● Description of the task
Your answer should hold exactly the lines below from the line with "black trapezoid: (41, 53) -> (49, 100), moved" through the line with "pink square: (50, 64) -> (94, 63), moved", both included, and no pictures at all.

● Supplied material

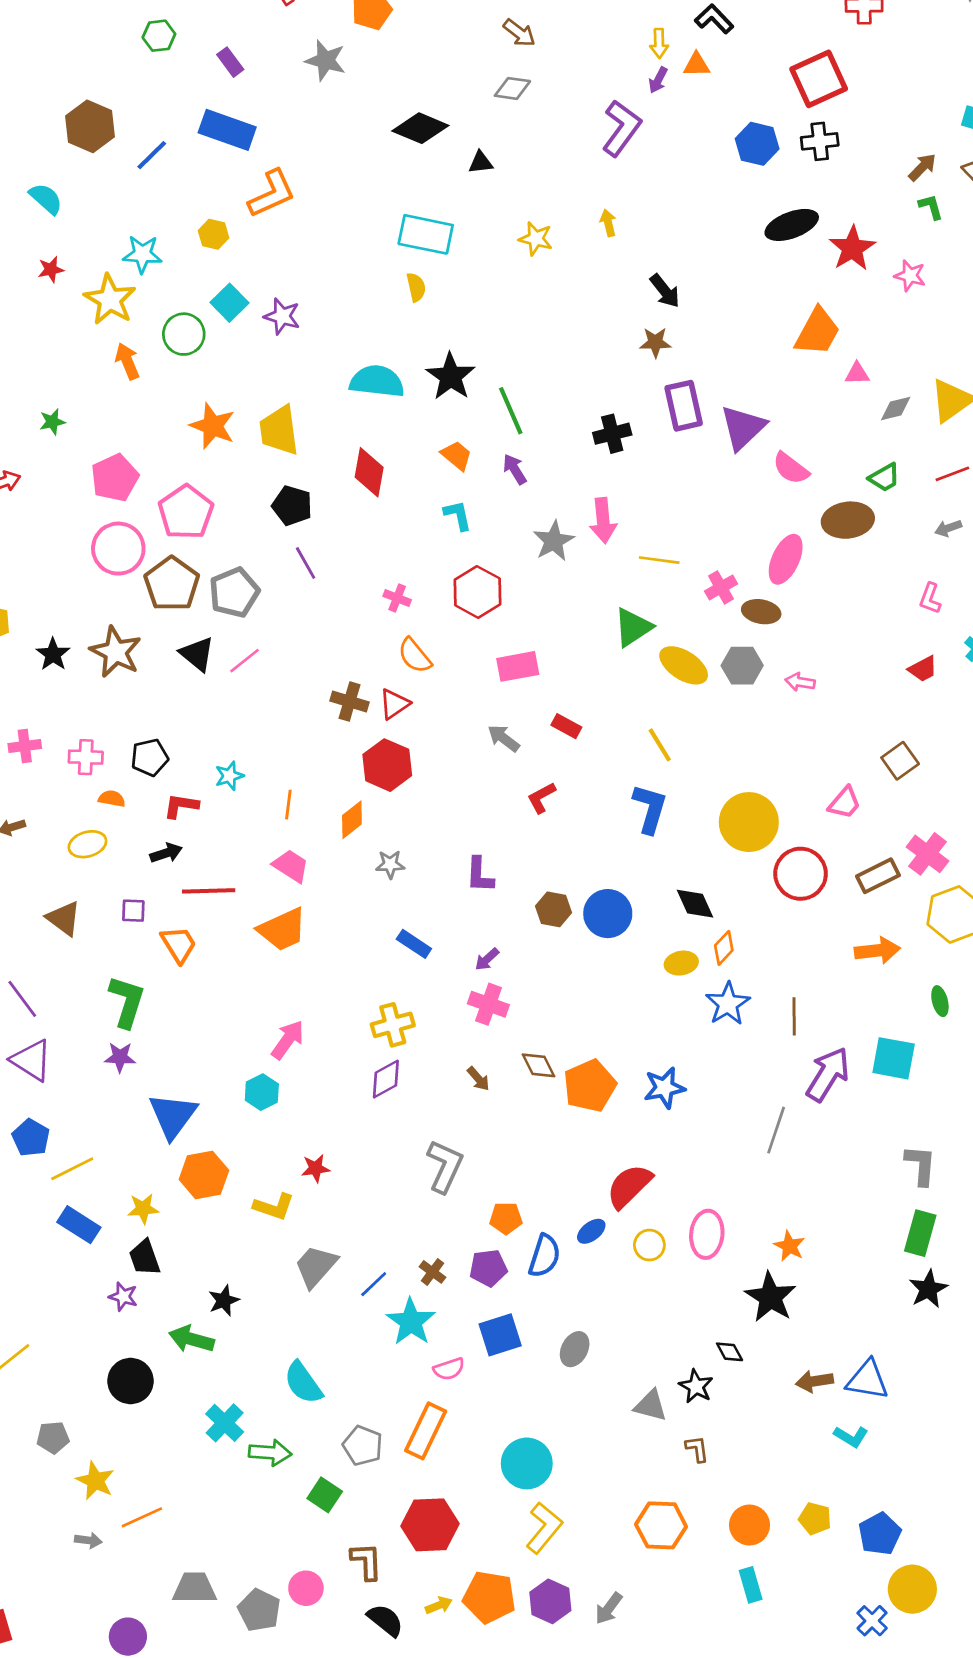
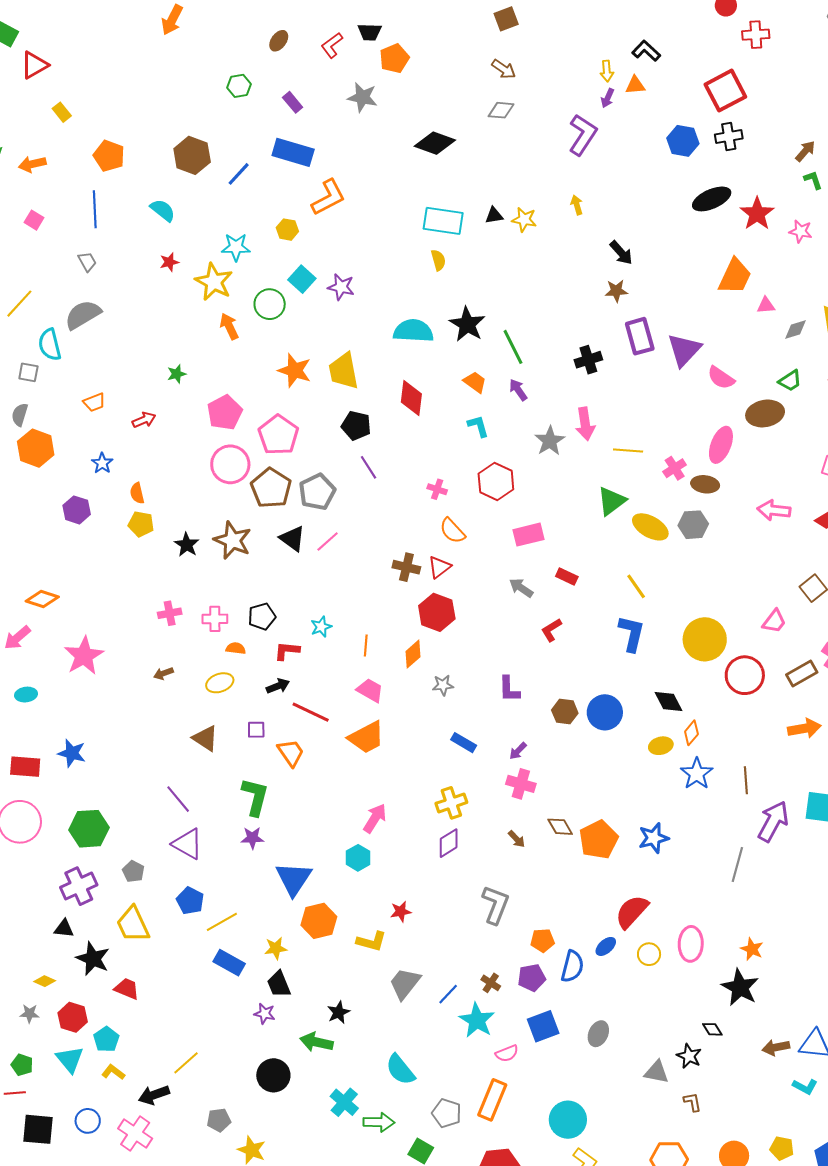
black triangle: (481, 162) -> (494, 215), moved
pink arrow: (800, 682) -> (774, 510), moved, size x1.5
red line: (209, 891) -> (311, 712), turned 30

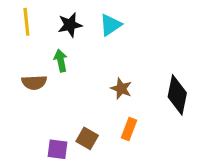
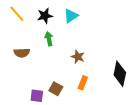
yellow line: (26, 22) -> (17, 14), turned -36
green arrow: (61, 61) -> (49, 39), moved
black diamond: (177, 95) -> (120, 74), moved

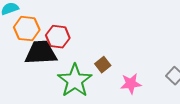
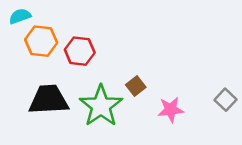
black trapezoid: (41, 53) -> (49, 100), moved

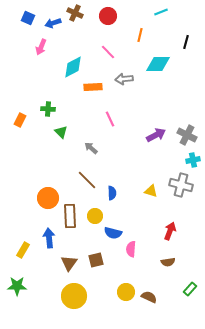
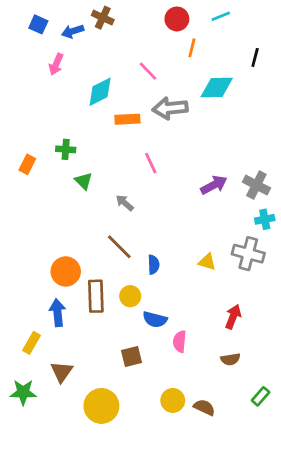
red circle: (108, 16) -> (177, 19), moved
gray arrow: (124, 79) -> (170, 108), size x1.4
blue arrow: (49, 238) -> (57, 313), moved
brown triangle: (69, 263) -> (62, 372), moved

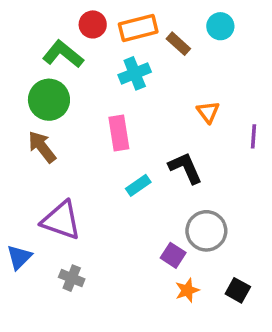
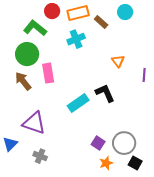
pink rectangle: (119, 133) -> (48, 73), moved
cyan rectangle: (138, 185) -> (78, 103), size x1.5
gray circle: (206, 231) -> (124, 143), moved

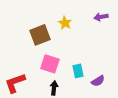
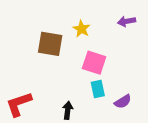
brown square: (40, 35) -> (50, 44), turned 30
pink square: (50, 64) -> (94, 63), moved

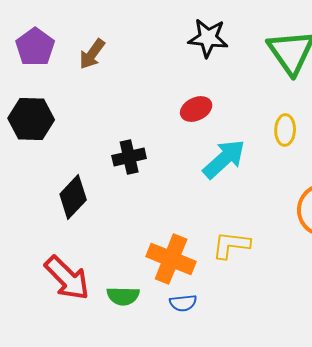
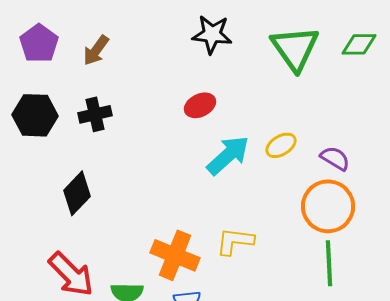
yellow ellipse: (285, 130) -> (281, 145), moved, turned 56
black cross: (129, 157) -> (95, 114), moved

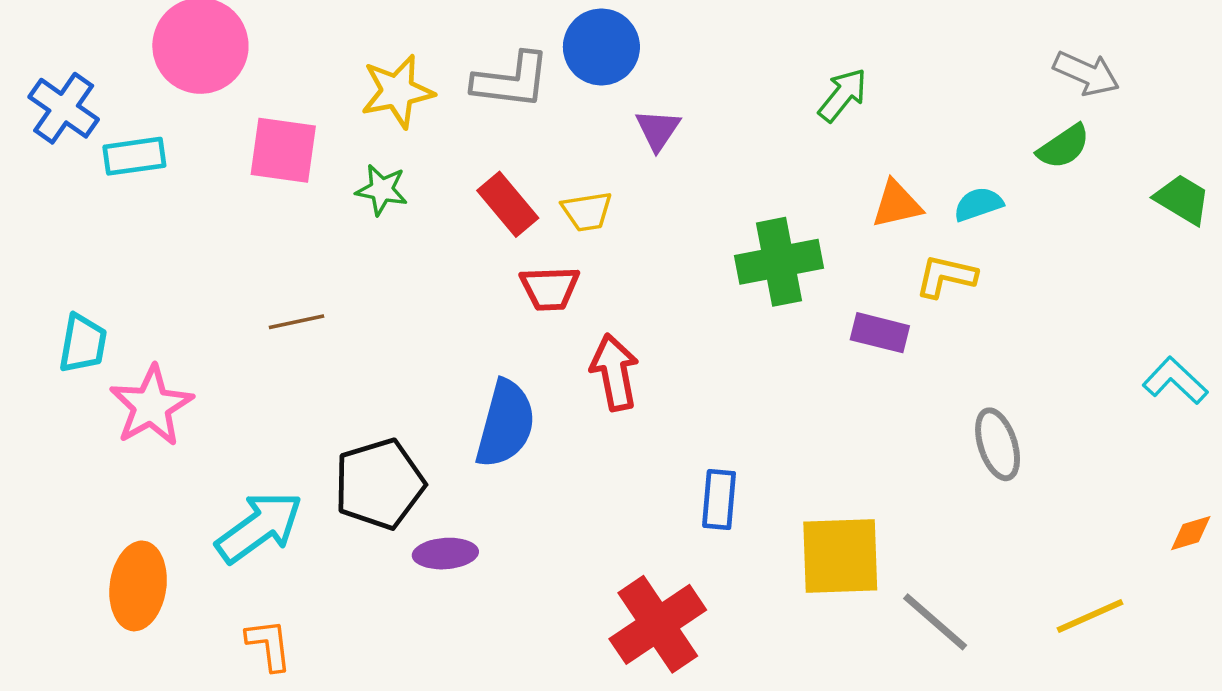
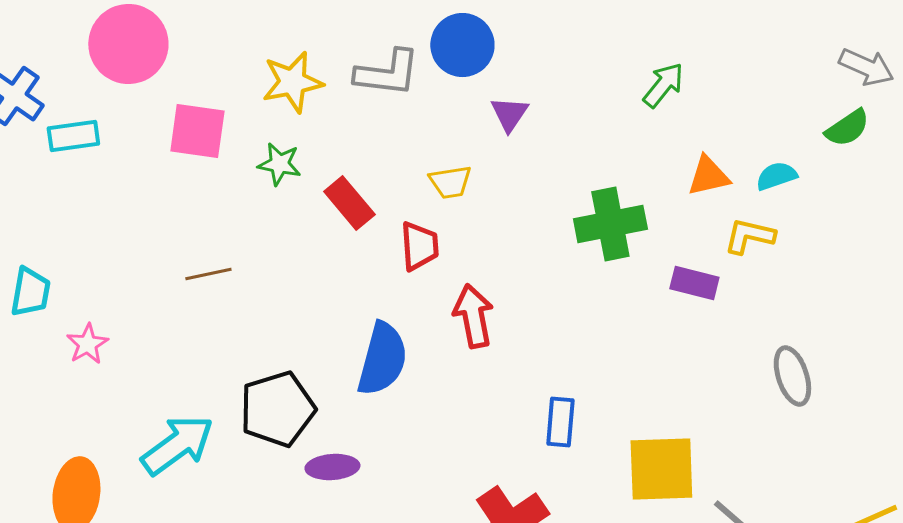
red rectangle: (508, 204) -> (349, 203), moved
red trapezoid: (550, 288) -> (419, 246), turned -92
pink star: (151, 406) -> (87, 344), size x0.6

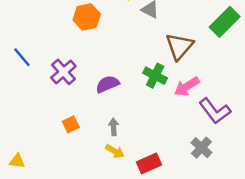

● Answer section
black trapezoid: (41, 53) -> (49, 100), moved

red circle: (108, 16) -> (177, 19), moved
gray arrow: (124, 79) -> (170, 108), size x1.4
blue arrow: (49, 238) -> (57, 313), moved
brown triangle: (69, 263) -> (62, 372), moved

pink rectangle: (119, 133) -> (48, 73), moved
cyan rectangle: (138, 185) -> (78, 103), size x1.5
gray circle: (206, 231) -> (124, 143), moved

brown square: (40, 35) -> (50, 44), turned 30
pink square: (50, 64) -> (94, 63), moved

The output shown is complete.